==== Exercise material ====
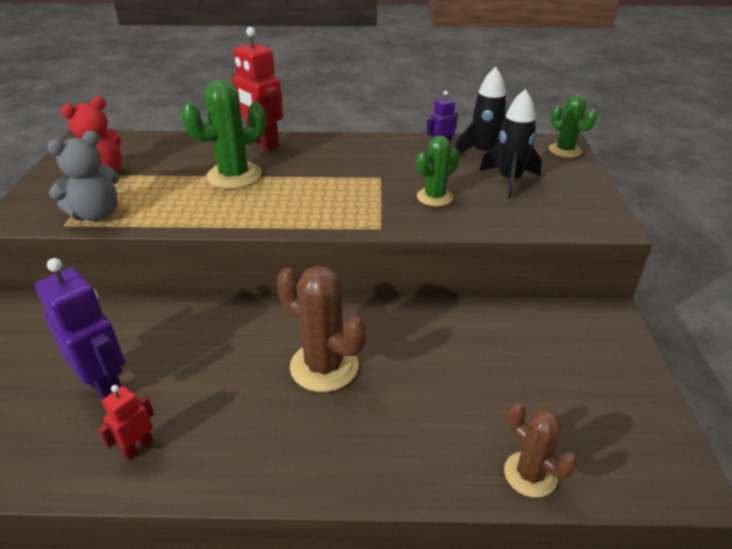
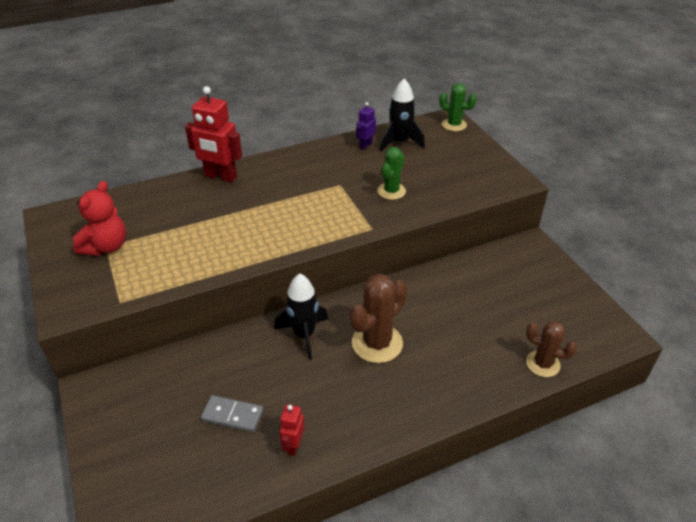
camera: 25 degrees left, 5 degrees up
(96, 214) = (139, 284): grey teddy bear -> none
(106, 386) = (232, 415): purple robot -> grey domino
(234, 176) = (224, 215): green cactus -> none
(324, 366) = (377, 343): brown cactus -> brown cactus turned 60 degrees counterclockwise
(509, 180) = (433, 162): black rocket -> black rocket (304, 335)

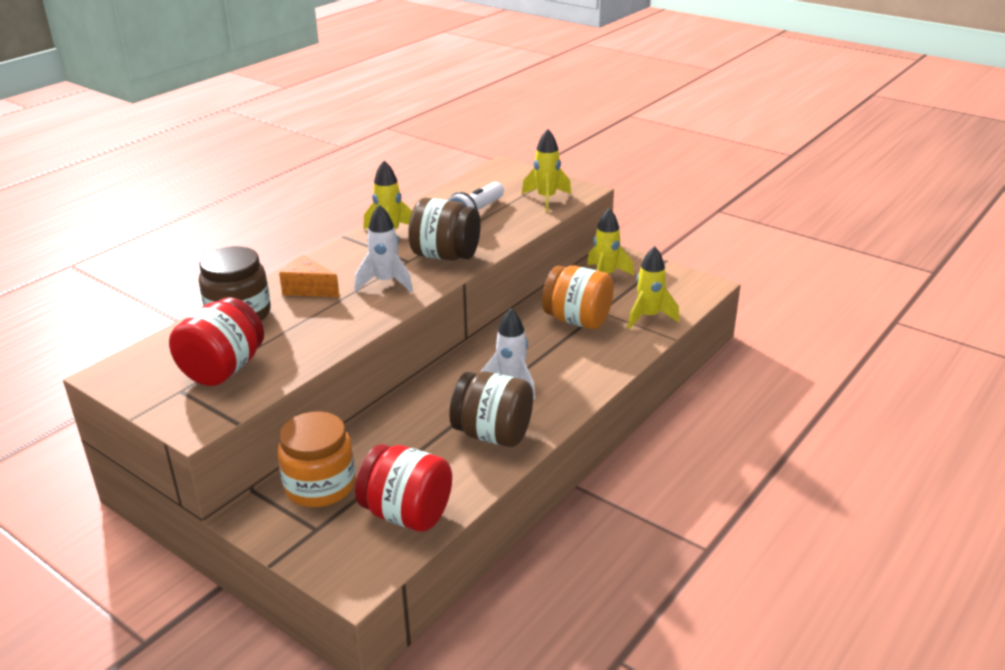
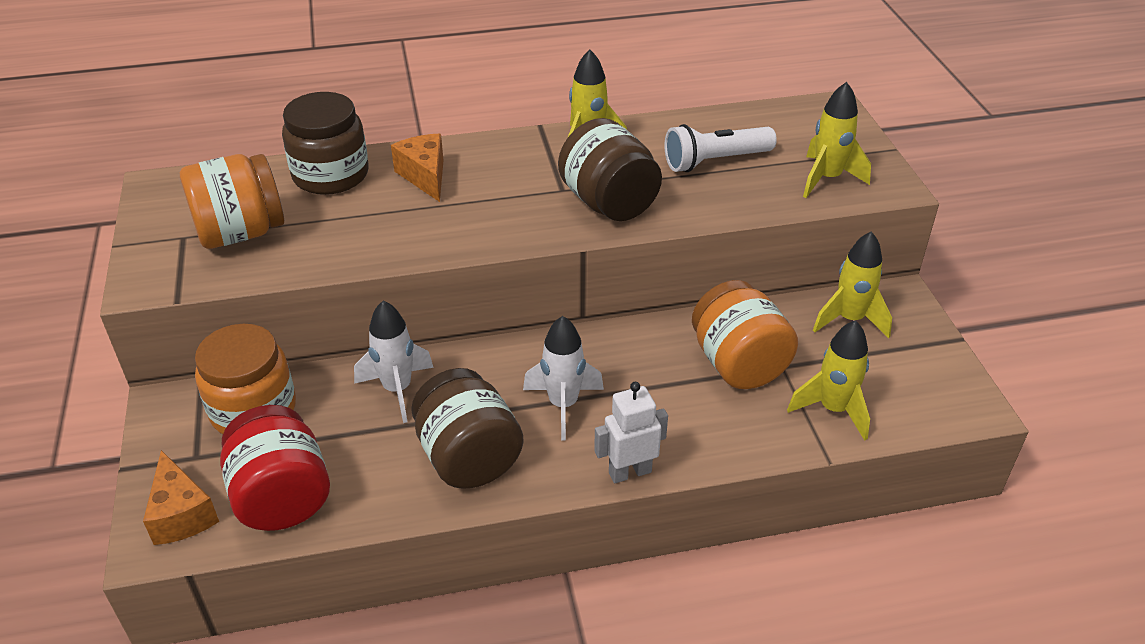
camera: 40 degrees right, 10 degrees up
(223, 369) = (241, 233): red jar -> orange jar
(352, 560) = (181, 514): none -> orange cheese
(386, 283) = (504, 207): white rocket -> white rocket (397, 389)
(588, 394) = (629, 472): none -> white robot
====
==== Exercise material ====
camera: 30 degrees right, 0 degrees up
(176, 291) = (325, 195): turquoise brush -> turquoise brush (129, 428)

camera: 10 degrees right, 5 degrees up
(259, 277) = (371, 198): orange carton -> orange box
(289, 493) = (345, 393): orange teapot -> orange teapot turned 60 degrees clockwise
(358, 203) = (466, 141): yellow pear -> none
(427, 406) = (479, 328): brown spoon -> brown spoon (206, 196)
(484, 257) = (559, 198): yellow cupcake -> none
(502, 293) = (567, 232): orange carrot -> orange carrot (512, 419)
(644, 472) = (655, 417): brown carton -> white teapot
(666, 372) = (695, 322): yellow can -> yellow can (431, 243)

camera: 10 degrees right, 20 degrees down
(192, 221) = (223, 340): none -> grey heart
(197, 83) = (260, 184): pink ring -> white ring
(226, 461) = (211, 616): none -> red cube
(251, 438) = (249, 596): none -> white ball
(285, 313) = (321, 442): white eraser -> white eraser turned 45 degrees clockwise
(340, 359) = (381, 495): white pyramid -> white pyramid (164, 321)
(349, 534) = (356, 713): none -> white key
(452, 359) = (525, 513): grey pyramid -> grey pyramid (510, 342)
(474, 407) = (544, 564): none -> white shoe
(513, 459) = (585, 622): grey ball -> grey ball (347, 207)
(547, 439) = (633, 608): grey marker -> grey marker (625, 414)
====
==== Exercise material ====
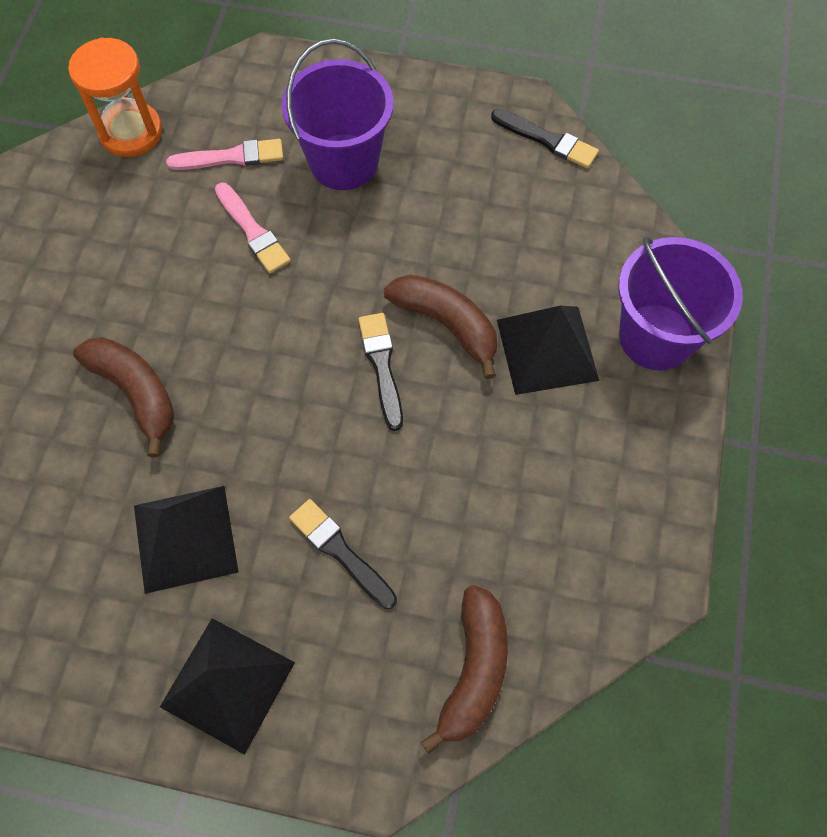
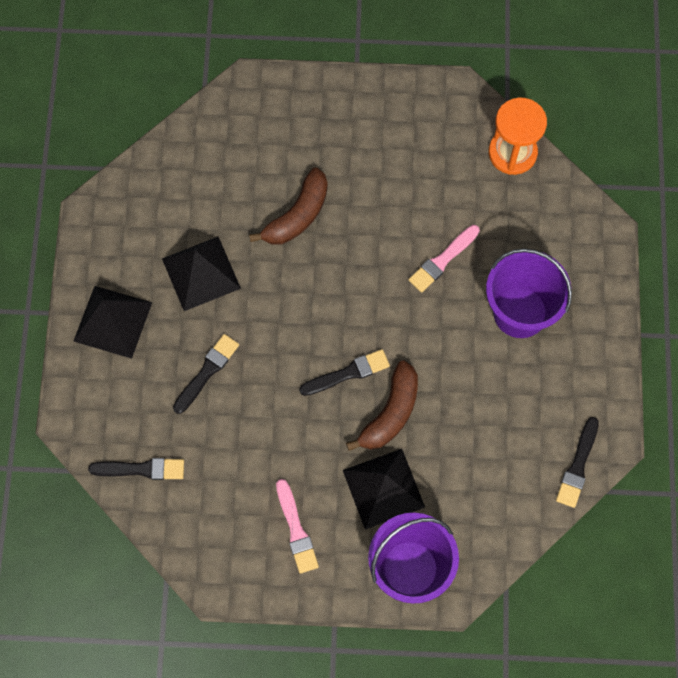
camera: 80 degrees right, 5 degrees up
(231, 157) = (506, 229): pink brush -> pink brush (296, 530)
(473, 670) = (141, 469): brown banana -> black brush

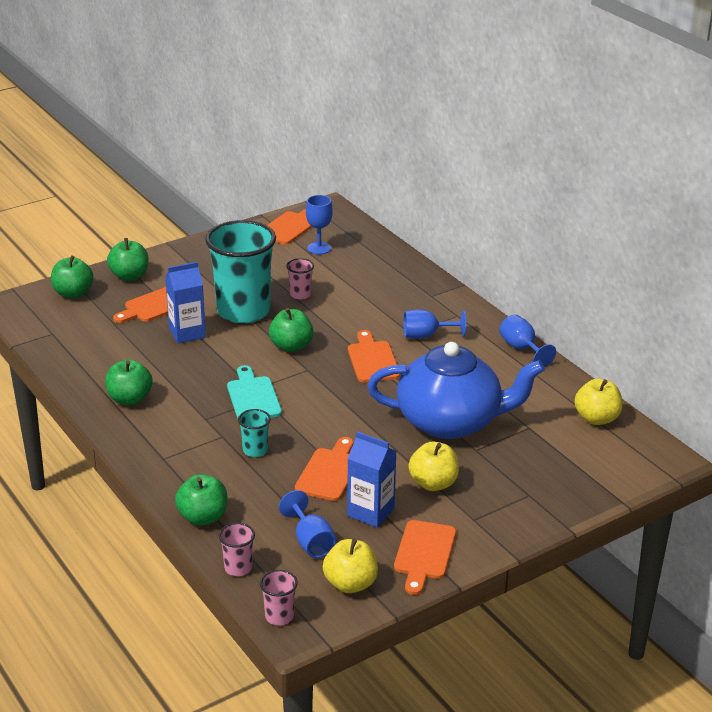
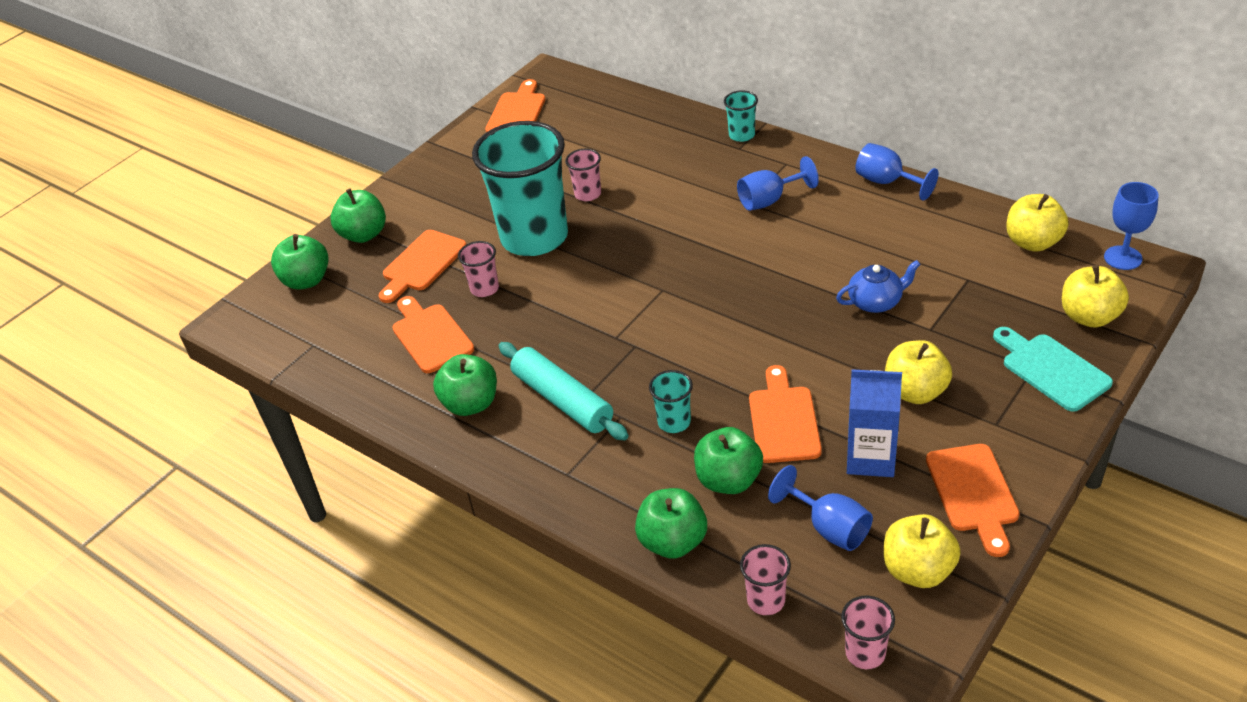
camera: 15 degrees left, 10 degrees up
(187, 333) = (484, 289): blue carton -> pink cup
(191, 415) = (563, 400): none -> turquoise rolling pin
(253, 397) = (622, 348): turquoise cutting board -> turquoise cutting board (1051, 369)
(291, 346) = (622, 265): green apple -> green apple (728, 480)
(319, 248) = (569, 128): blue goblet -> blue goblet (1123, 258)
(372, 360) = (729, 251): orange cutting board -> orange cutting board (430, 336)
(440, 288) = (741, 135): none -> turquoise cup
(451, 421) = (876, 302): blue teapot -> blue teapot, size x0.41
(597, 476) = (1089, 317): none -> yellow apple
====
● **What this task involves**
As the answer, set down only the lines from the data above between the one holding "(484, 257) = (559, 198): yellow" and the one holding "(285, 313) = (321, 442): white", inclusive, exactly as they read.

● **Answer to this task**
(484, 257) = (559, 198): yellow cupcake -> none
(502, 293) = (567, 232): orange carrot -> orange carrot (512, 419)
(644, 472) = (655, 417): brown carton -> white teapot
(666, 372) = (695, 322): yellow can -> yellow can (431, 243)

camera: 10 degrees right, 20 degrees down
(192, 221) = (223, 340): none -> grey heart
(197, 83) = (260, 184): pink ring -> white ring
(226, 461) = (211, 616): none -> red cube
(251, 438) = (249, 596): none -> white ball
(285, 313) = (321, 442): white eraser -> white eraser turned 45 degrees clockwise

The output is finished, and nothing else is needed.